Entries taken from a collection
***

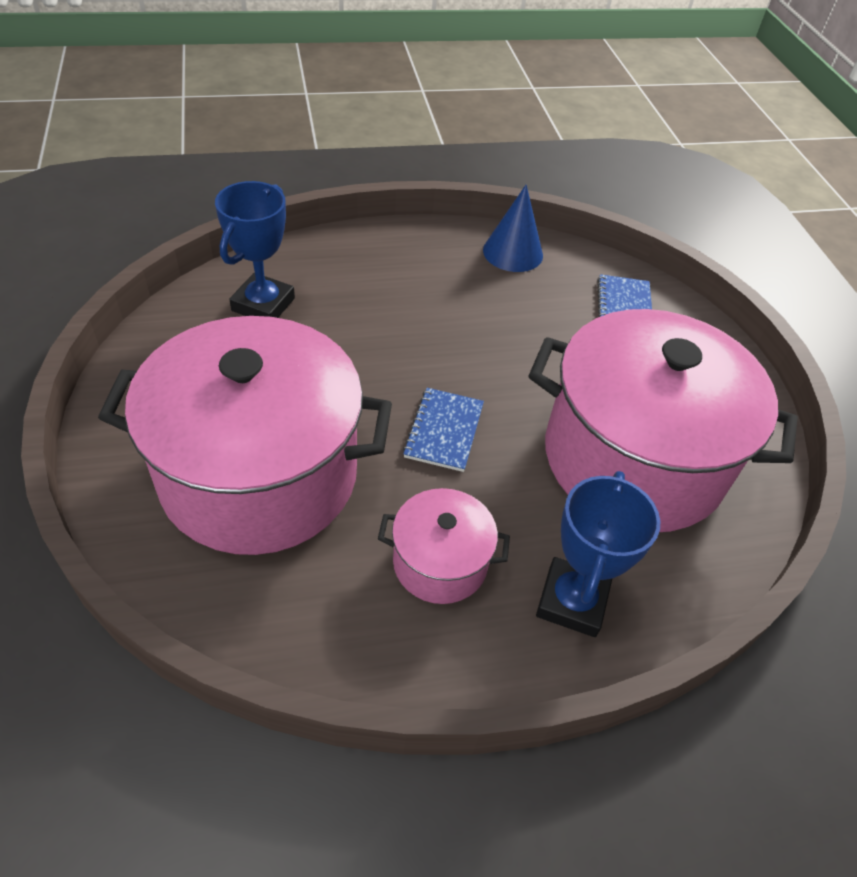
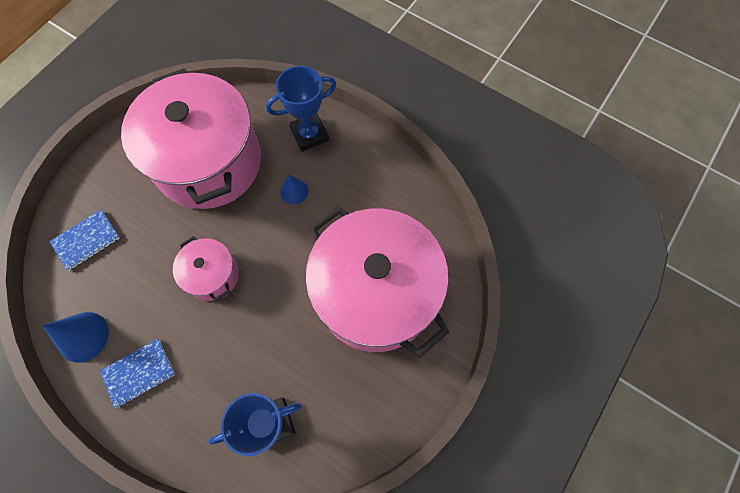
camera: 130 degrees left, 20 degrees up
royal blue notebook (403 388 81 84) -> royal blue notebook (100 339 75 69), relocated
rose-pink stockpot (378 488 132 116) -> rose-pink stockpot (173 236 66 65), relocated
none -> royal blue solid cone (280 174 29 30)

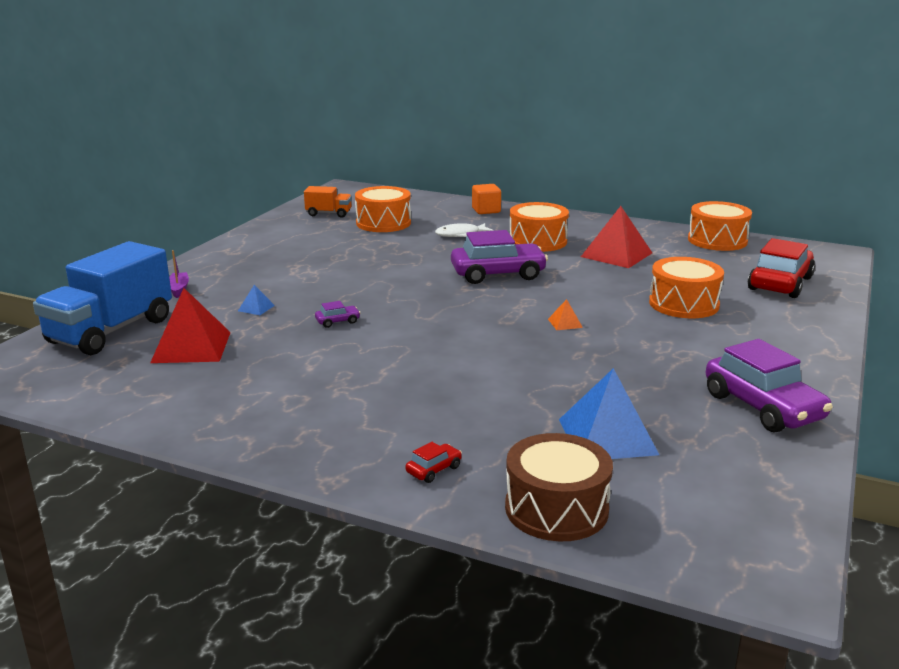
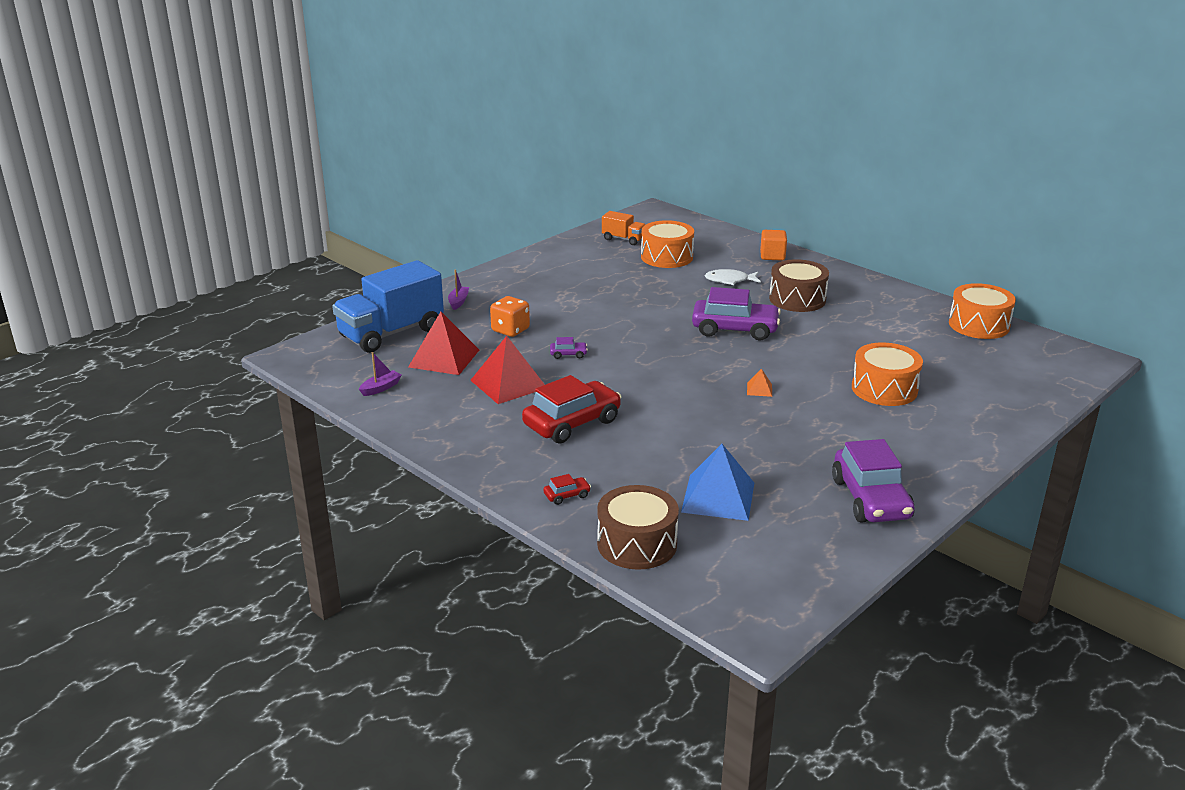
camera: 20 degrees right, 5 degrees up
none -> violet boat (359 352 43 44)
red pyramid shape (581 206 71 62) -> red pyramid shape (470 336 75 68), relocated
royal blue pyramid shape (238 285 37 30) -> orange dice (490 296 40 41)
red toy car (748 238 67 60) -> red toy car (522 375 100 68), relocated
orange snare drum (510 202 59 50) -> russet snare drum (769 259 60 53)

***

#### [About this task]
Within the entries above, the lines from the one with "royal blue notebook (403" through the final line are to be printed exactly, with the pictures removed.

#### [Written solution]
royal blue notebook (403 388 81 84) -> royal blue notebook (100 339 75 69), relocated
rose-pink stockpot (378 488 132 116) -> rose-pink stockpot (173 236 66 65), relocated
none -> royal blue solid cone (280 174 29 30)

camera: 20 degrees right, 5 degrees up
none -> violet boat (359 352 43 44)
red pyramid shape (581 206 71 62) -> red pyramid shape (470 336 75 68), relocated
royal blue pyramid shape (238 285 37 30) -> orange dice (490 296 40 41)
red toy car (748 238 67 60) -> red toy car (522 375 100 68), relocated
orange snare drum (510 202 59 50) -> russet snare drum (769 259 60 53)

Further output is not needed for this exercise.